# EXERCISE AIM
If a line in the records below holds the string "RELAY", count it, and state only the final count.

# PROVIDED RECORDS
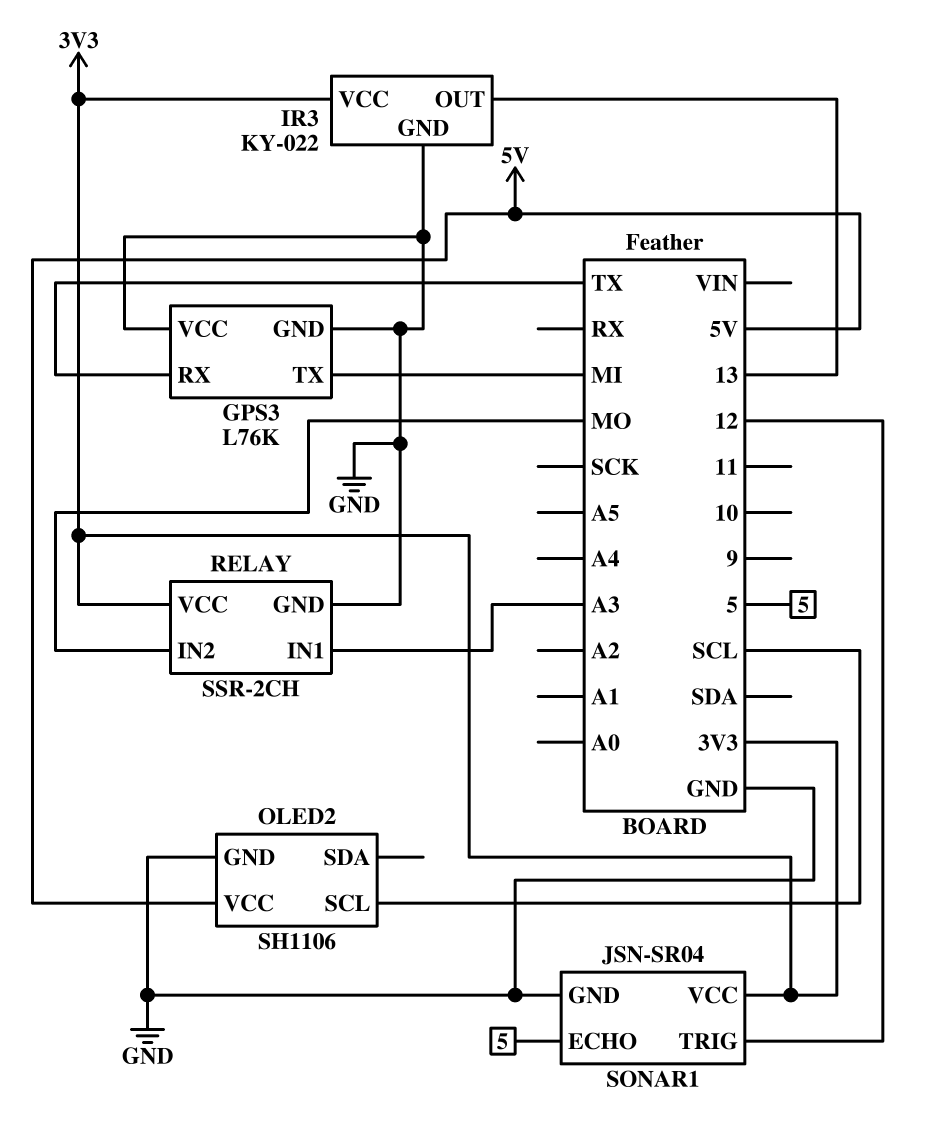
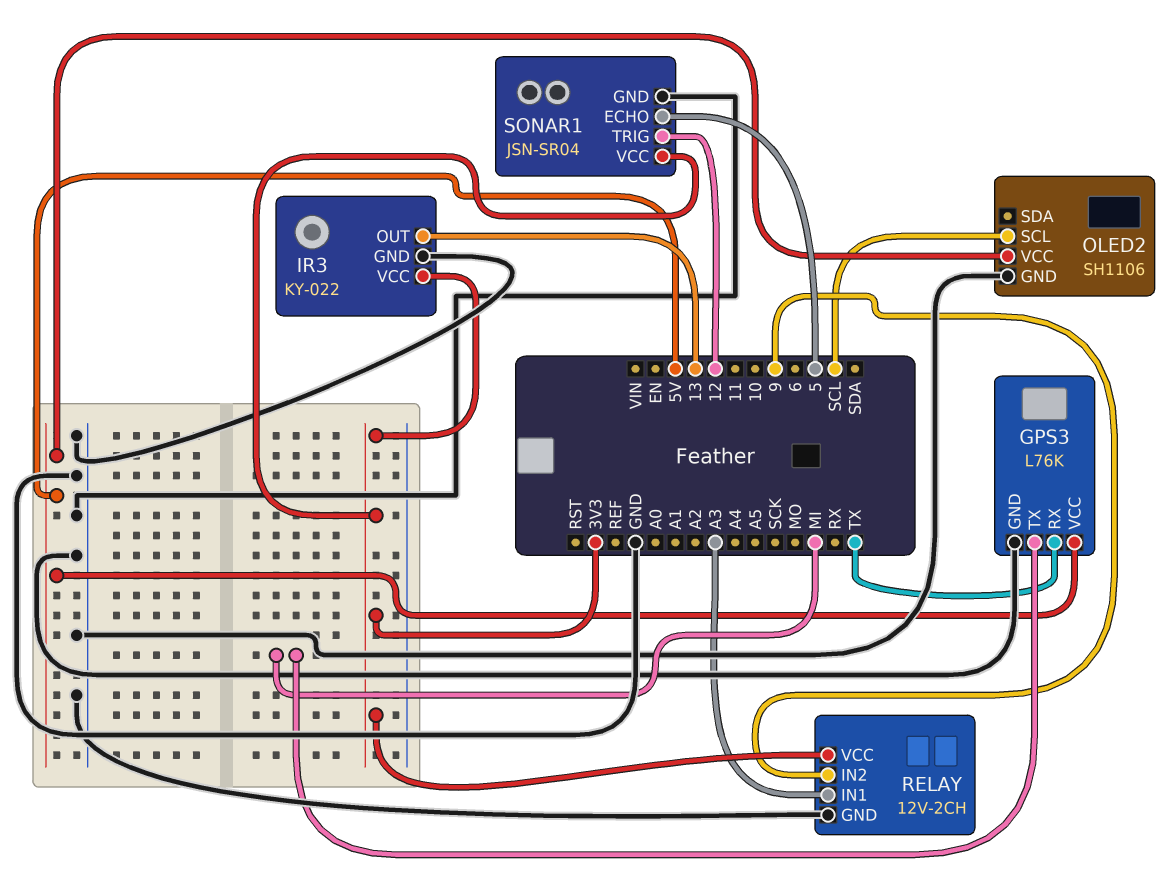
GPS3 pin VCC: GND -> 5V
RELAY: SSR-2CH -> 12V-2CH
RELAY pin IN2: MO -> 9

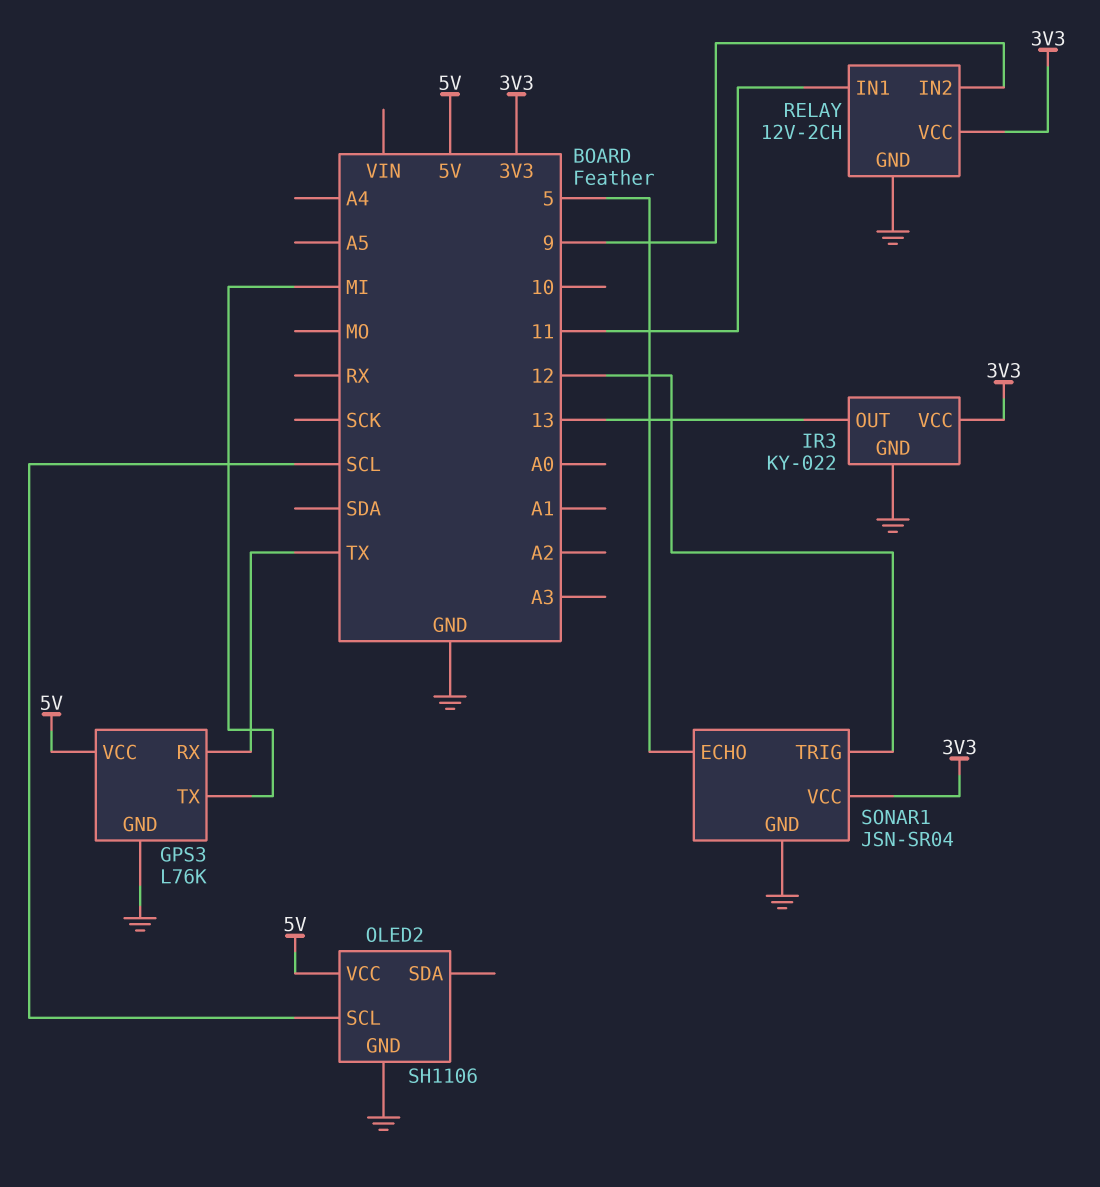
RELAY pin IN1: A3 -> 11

...

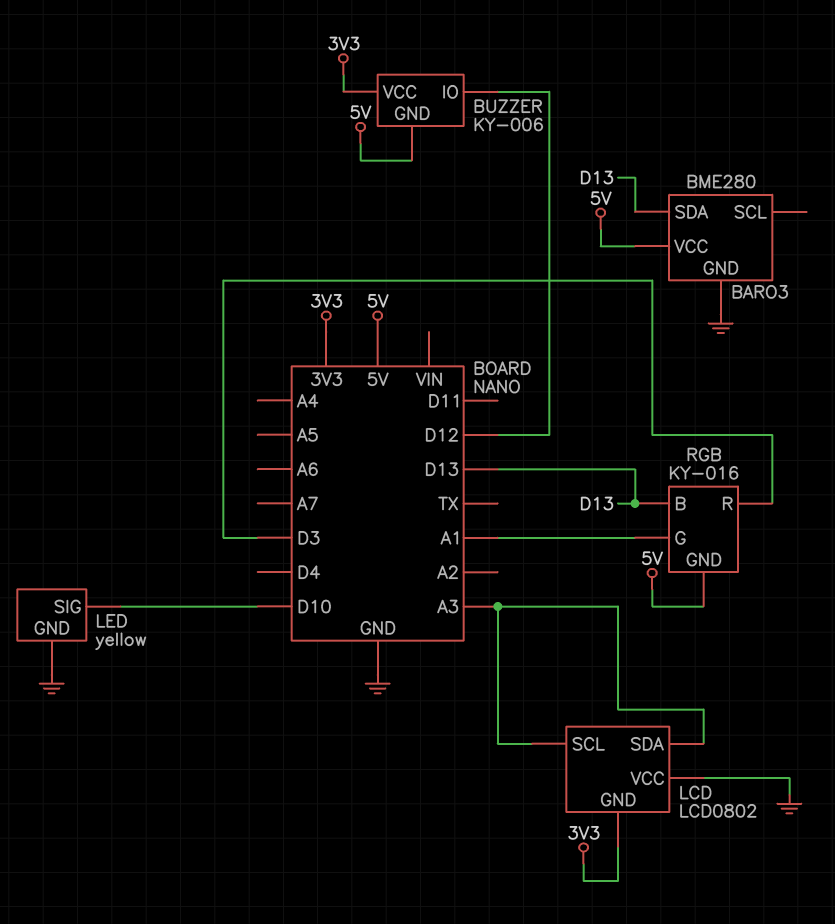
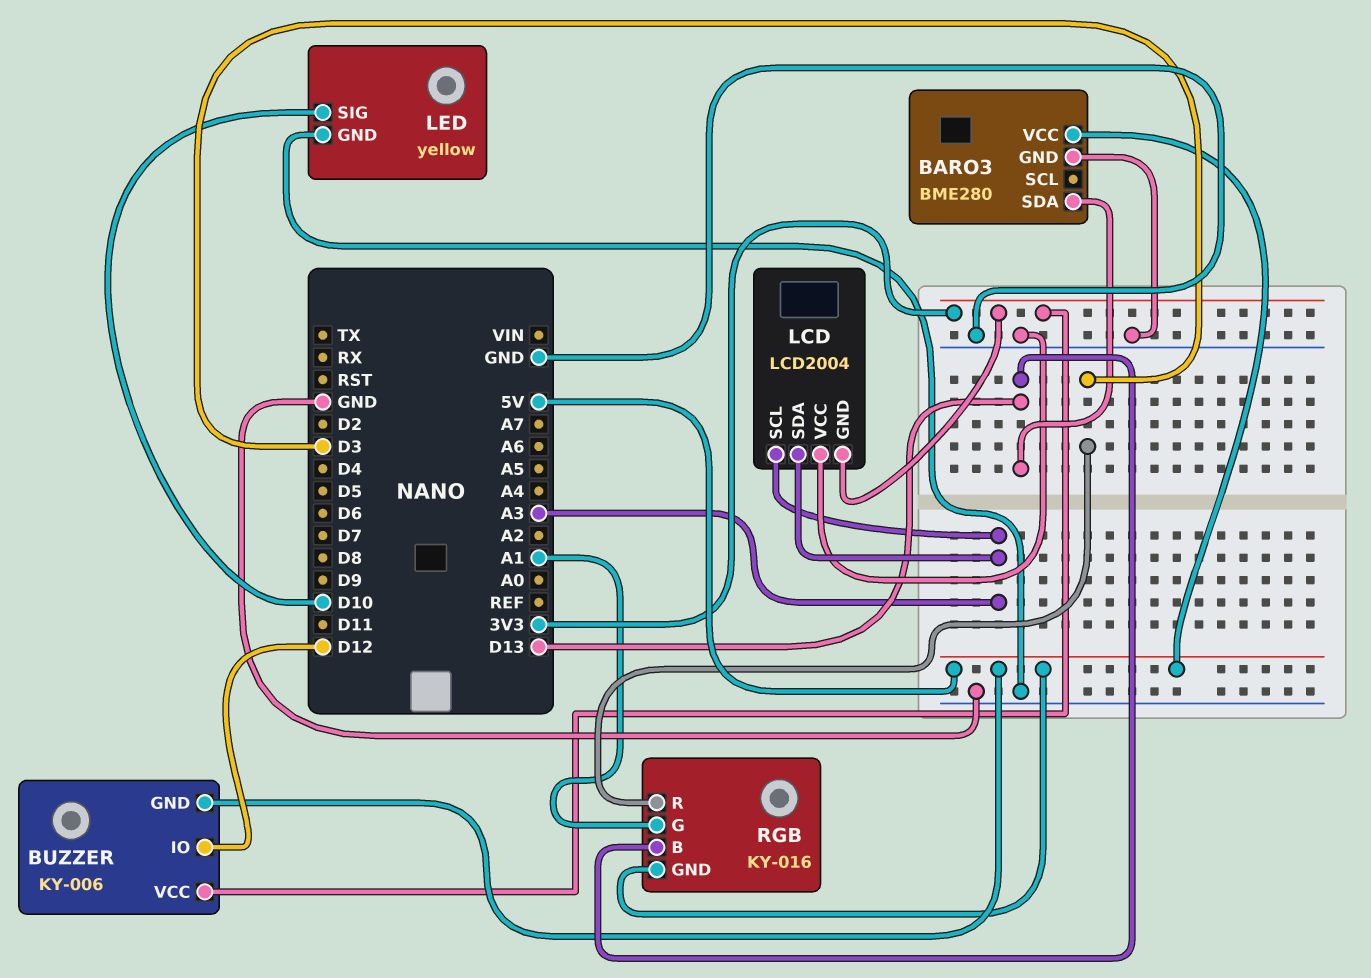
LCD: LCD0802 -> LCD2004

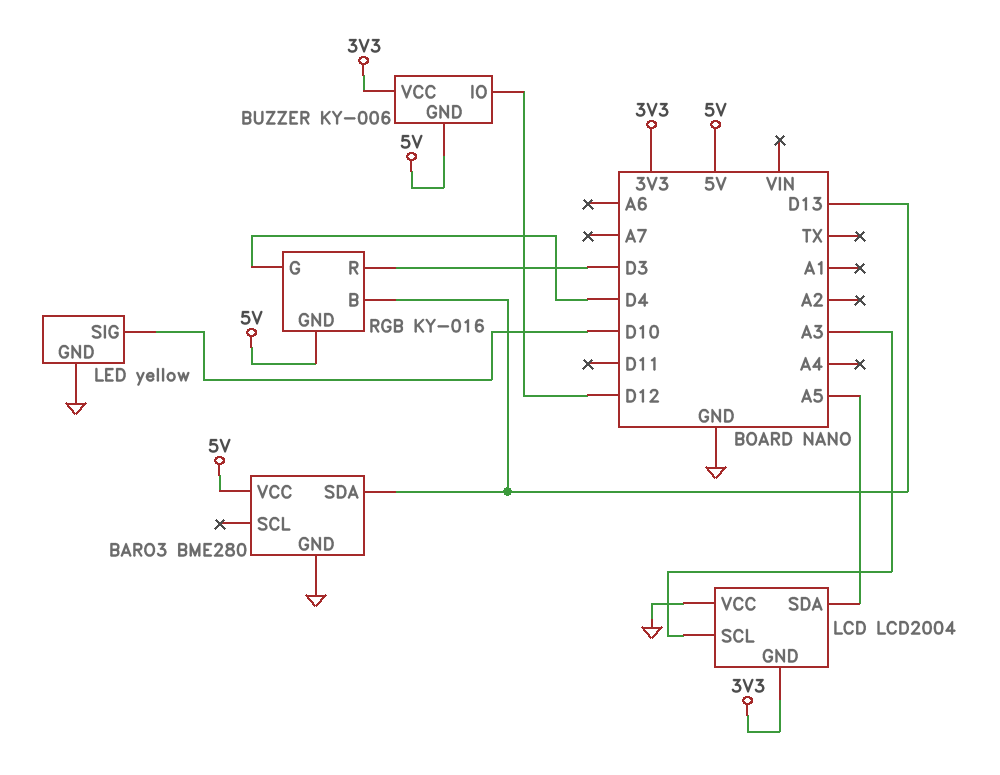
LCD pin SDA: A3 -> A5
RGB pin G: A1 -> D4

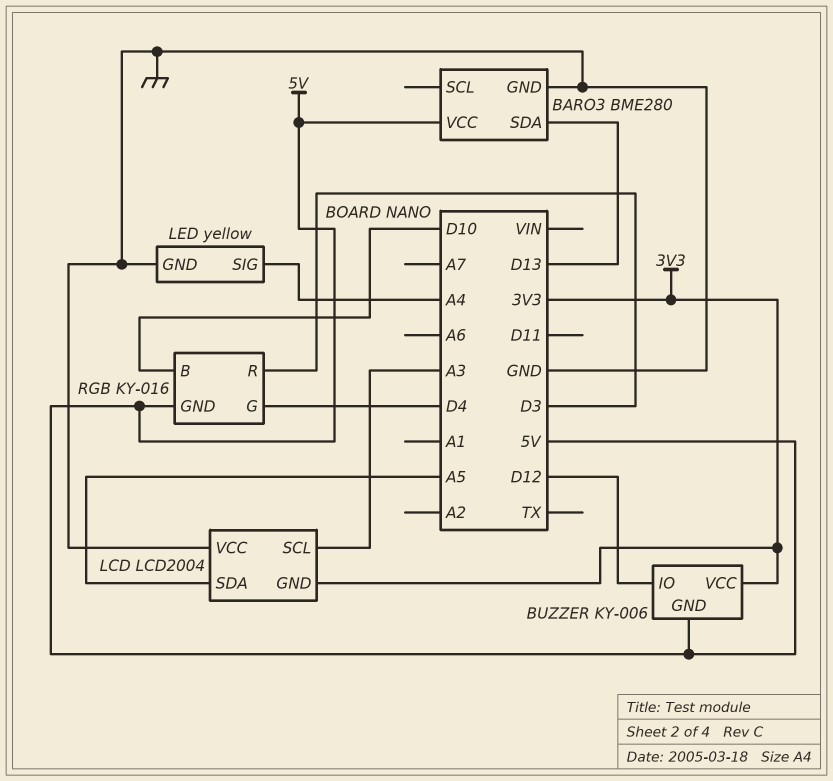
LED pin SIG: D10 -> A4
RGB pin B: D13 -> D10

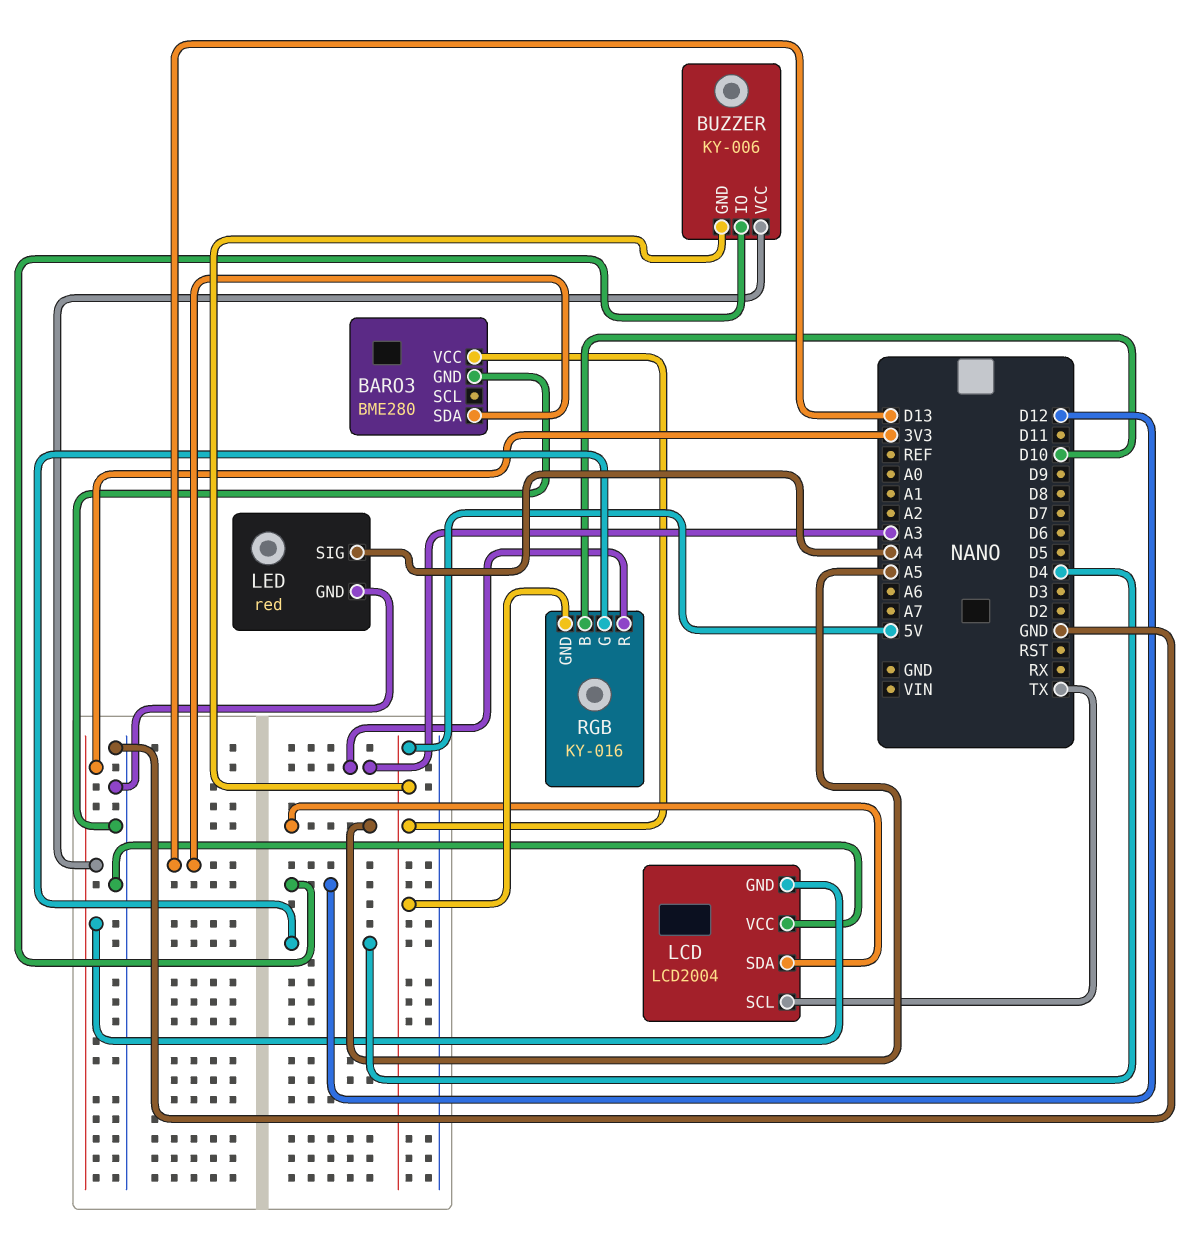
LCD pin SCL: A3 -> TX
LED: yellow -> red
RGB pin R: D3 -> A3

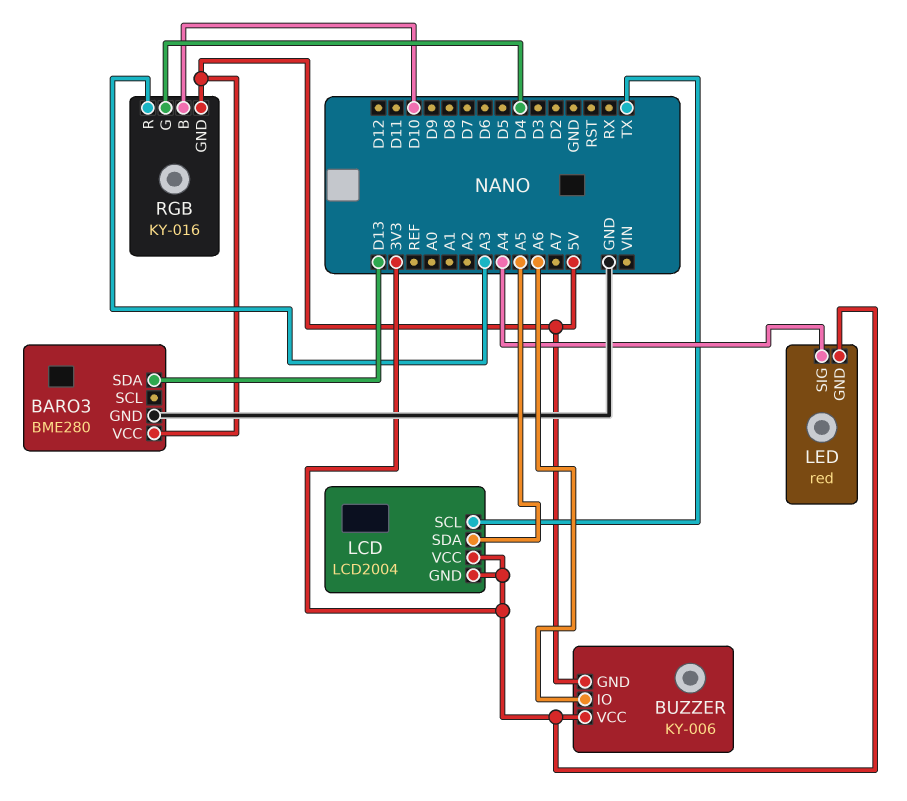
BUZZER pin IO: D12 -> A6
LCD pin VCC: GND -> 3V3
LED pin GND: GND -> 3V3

# ANSWER BOX
3